> Assignment:
Keep every word of the listing and reproduce it exactly, but set aside any image found there.
(Records shown begins)
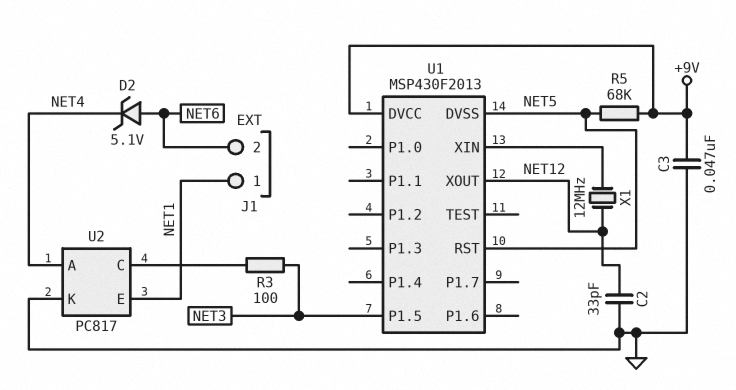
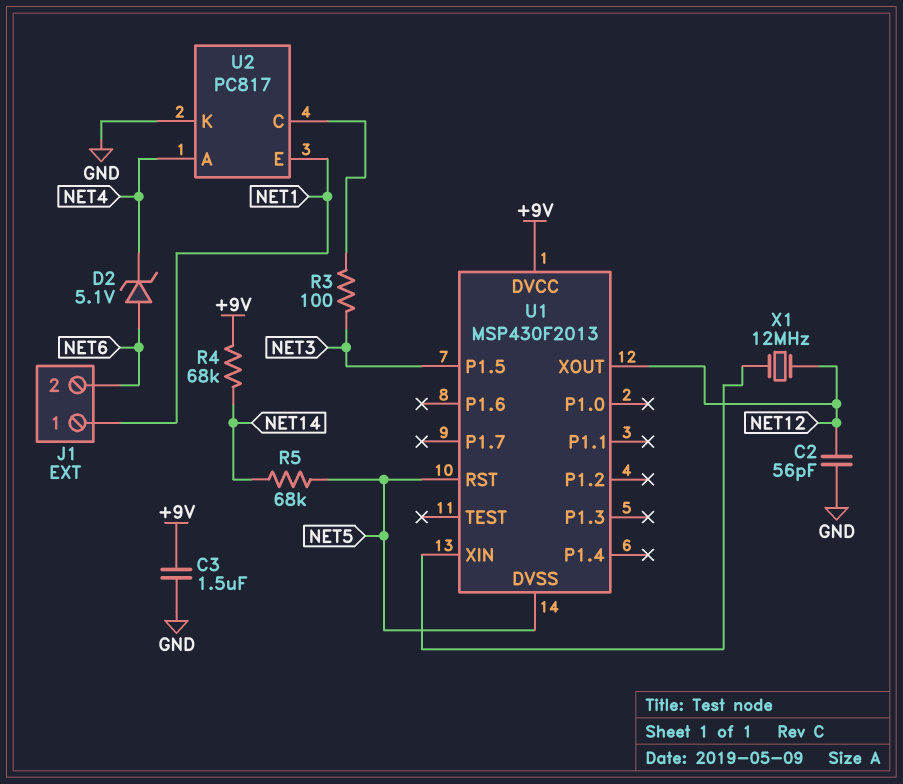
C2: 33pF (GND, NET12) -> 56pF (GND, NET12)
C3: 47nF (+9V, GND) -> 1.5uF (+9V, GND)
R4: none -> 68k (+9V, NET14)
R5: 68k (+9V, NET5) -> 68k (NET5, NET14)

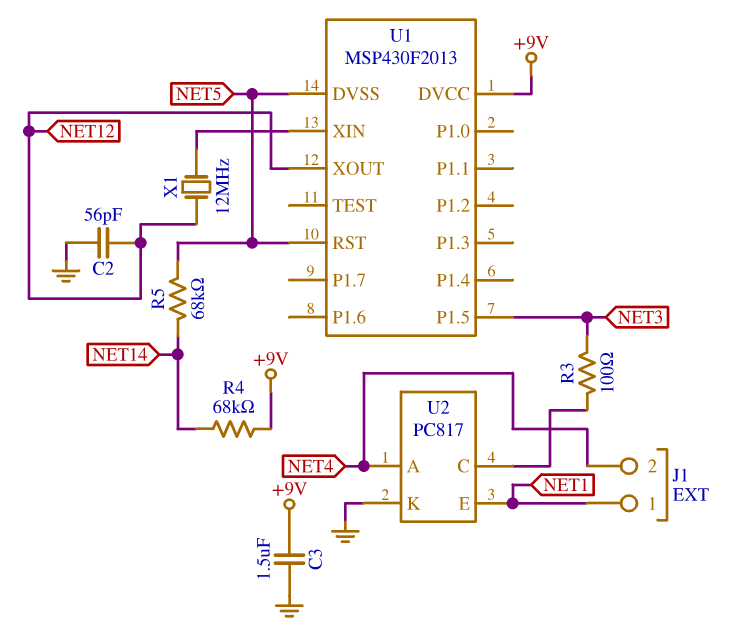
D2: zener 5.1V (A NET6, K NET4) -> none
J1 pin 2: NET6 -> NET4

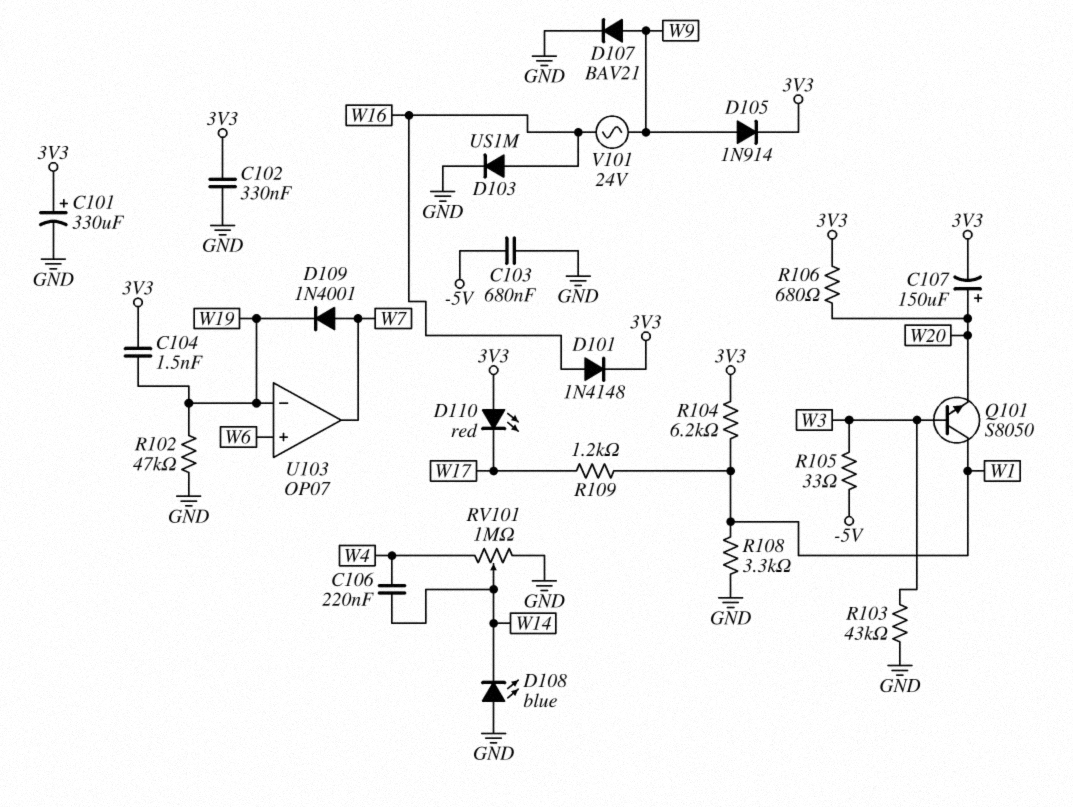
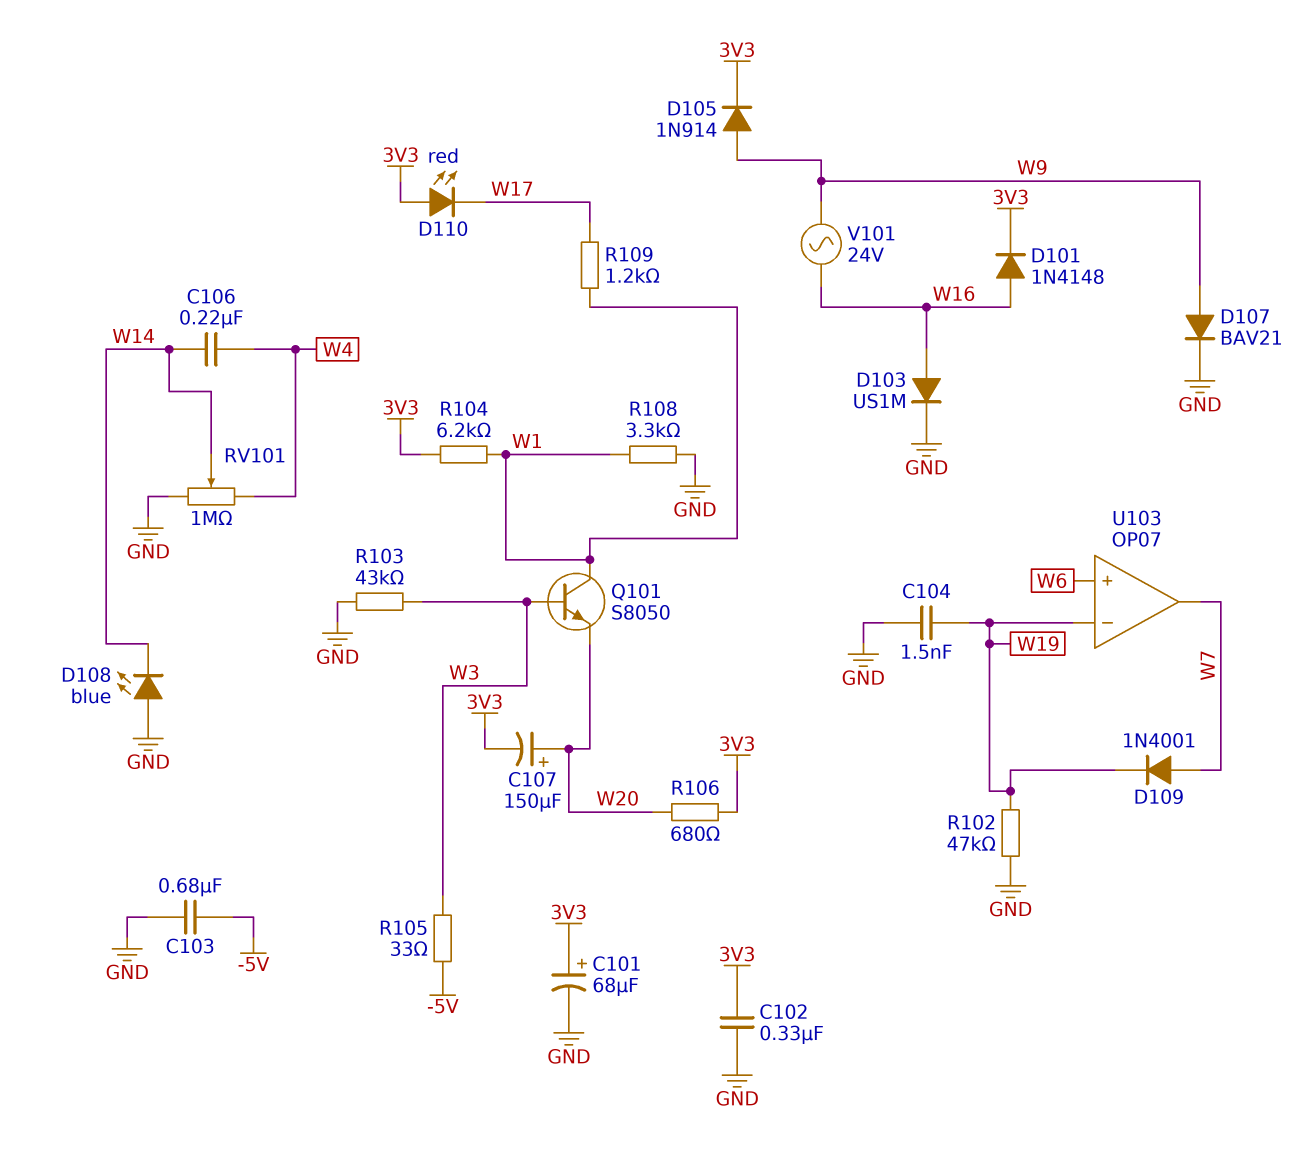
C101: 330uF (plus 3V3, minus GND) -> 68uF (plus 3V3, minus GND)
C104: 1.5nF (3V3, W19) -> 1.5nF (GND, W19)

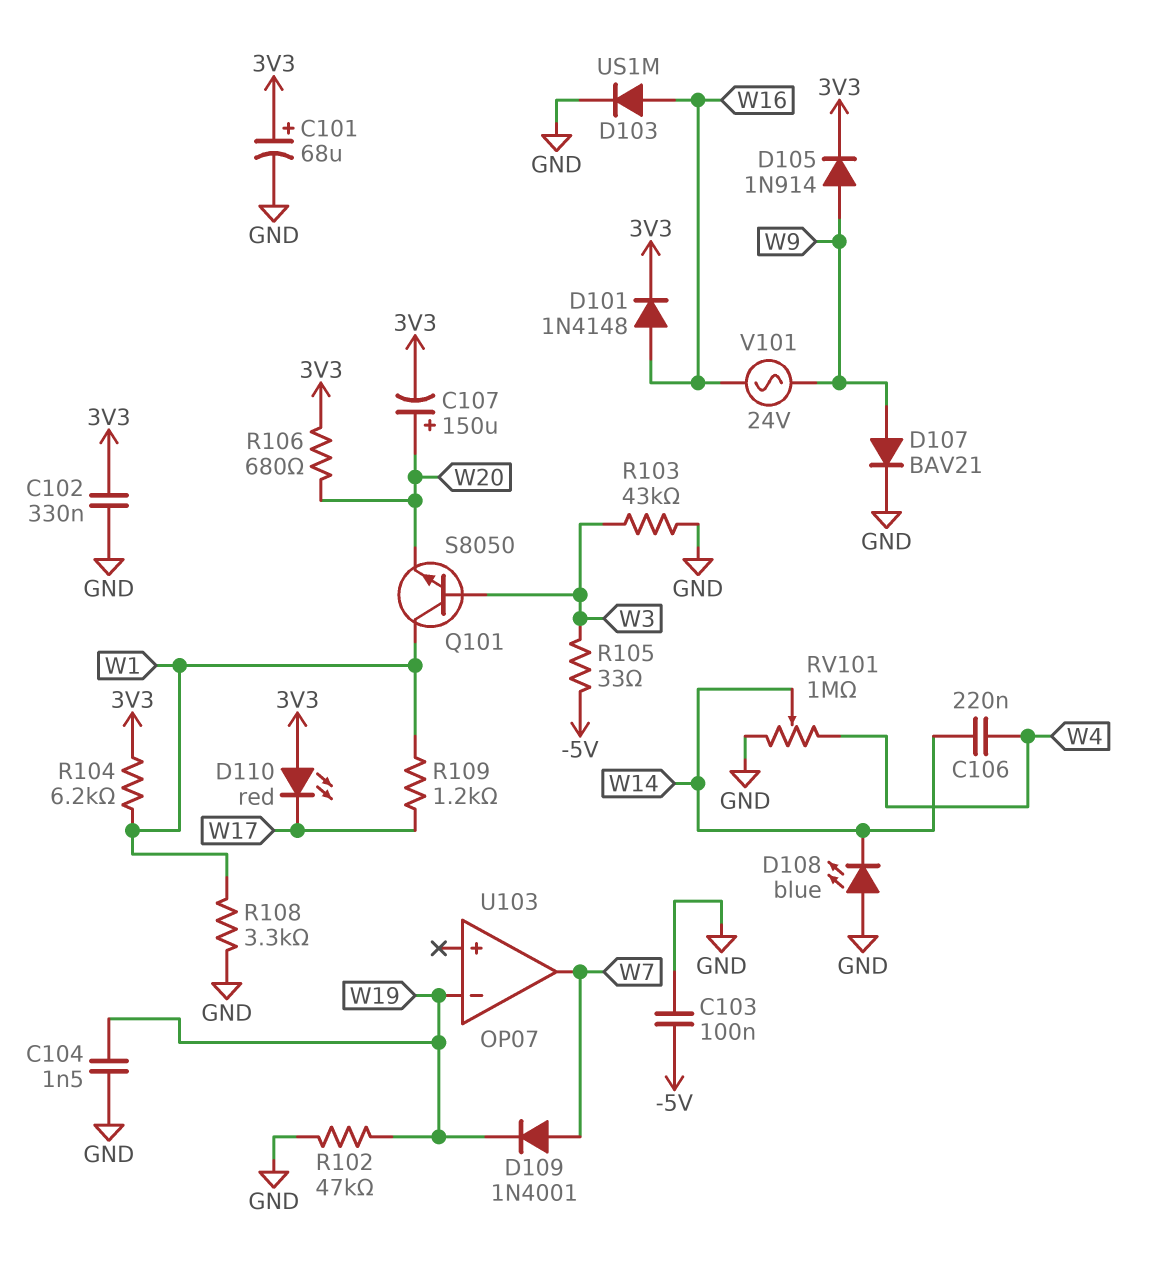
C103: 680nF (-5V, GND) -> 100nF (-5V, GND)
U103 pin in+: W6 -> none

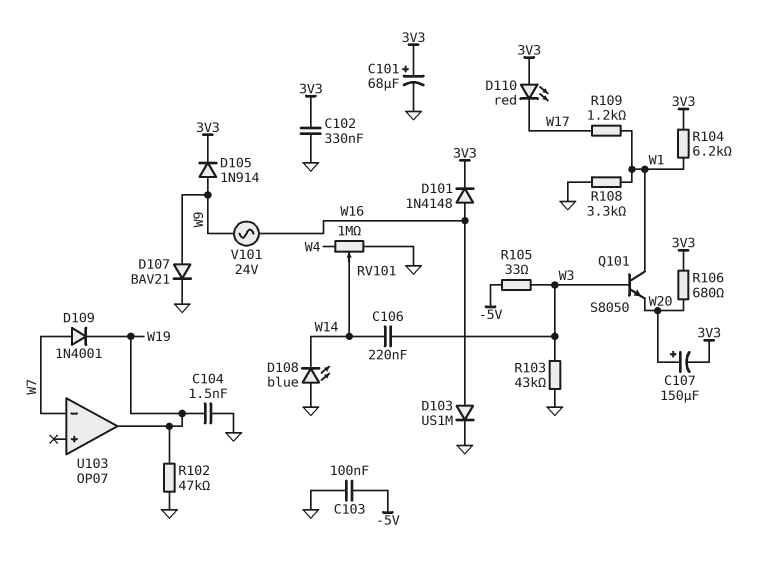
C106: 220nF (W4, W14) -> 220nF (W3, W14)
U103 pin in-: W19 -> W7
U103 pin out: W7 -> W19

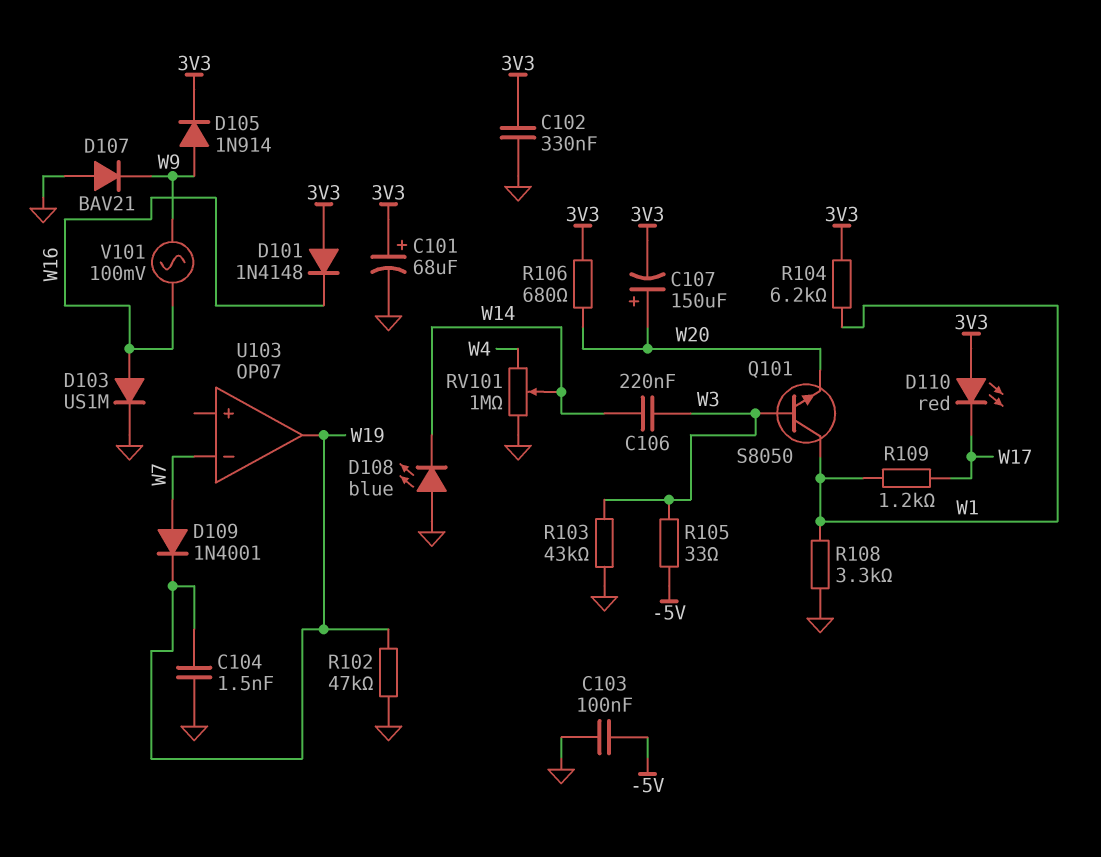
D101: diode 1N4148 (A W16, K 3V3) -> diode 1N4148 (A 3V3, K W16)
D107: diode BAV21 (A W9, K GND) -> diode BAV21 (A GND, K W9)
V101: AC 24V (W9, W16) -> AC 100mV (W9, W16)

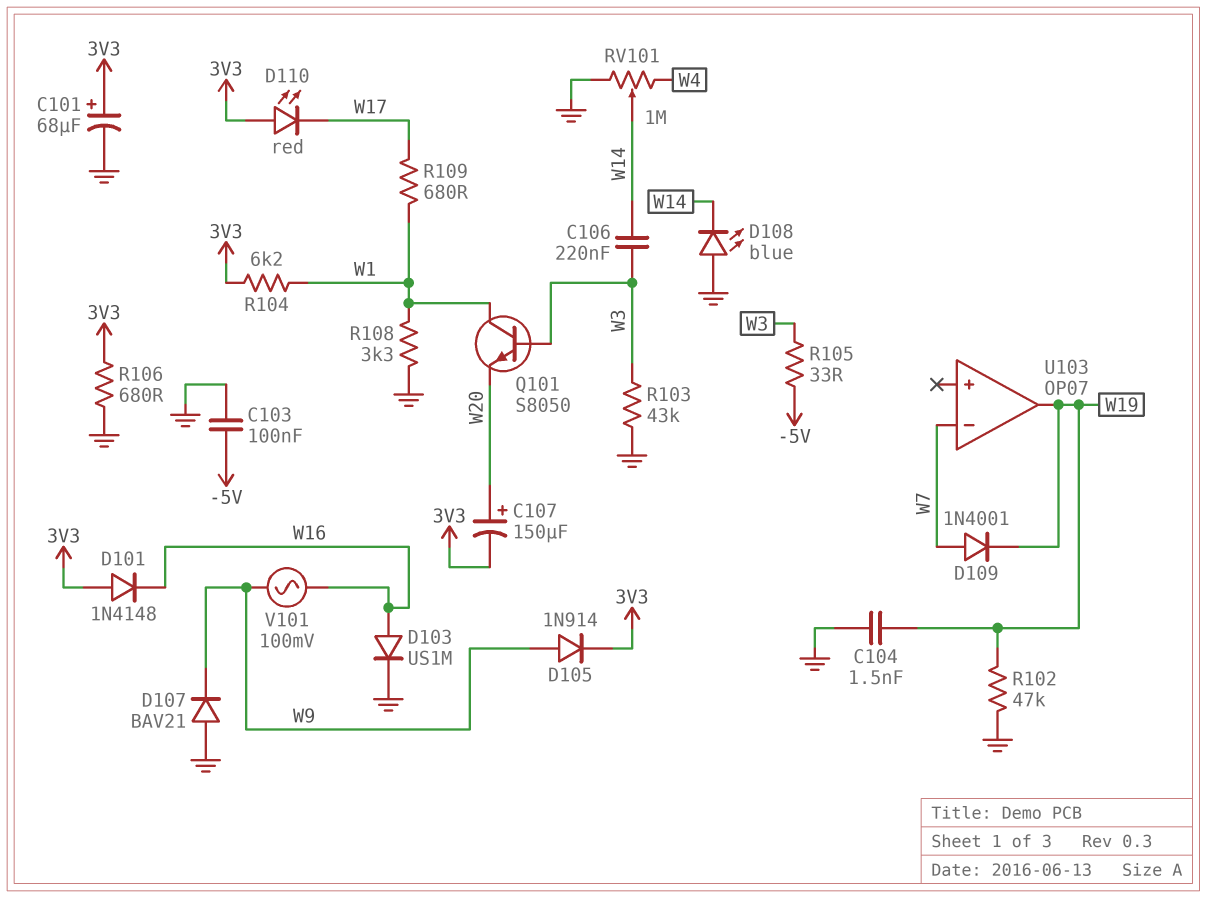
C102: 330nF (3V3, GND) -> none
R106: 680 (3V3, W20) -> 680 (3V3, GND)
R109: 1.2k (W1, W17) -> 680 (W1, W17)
(Records shown ends)
> Completed task:
C2: 33pF (GND, NET12) -> 56pF (GND, NET12)
C3: 47nF (+9V, GND) -> 1.5uF (+9V, GND)
R4: none -> 68k (+9V, NET14)
R5: 68k (+9V, NET5) -> 68k (NET5, NET14)

D2: zener 5.1V (A NET6, K NET4) -> none
J1 pin 2: NET6 -> NET4

C101: 330uF (plus 3V3, minus GND) -> 68uF (plus 3V3, minus GND)
C104: 1.5nF (3V3, W19) -> 1.5nF (GND, W19)

C103: 680nF (-5V, GND) -> 100nF (-5V, GND)
U103 pin in+: W6 -> none

C106: 220nF (W4, W14) -> 220nF (W3, W14)
U103 pin in-: W19 -> W7
U103 pin out: W7 -> W19

D101: diode 1N4148 (A W16, K 3V3) -> diode 1N4148 (A 3V3, K W16)
D107: diode BAV21 (A W9, K GND) -> diode BAV21 (A GND, K W9)
V101: AC 24V (W9, W16) -> AC 100mV (W9, W16)

C102: 330nF (3V3, GND) -> none
R106: 680 (3V3, W20) -> 680 (3V3, GND)
R109: 1.2k (W1, W17) -> 680 (W1, W17)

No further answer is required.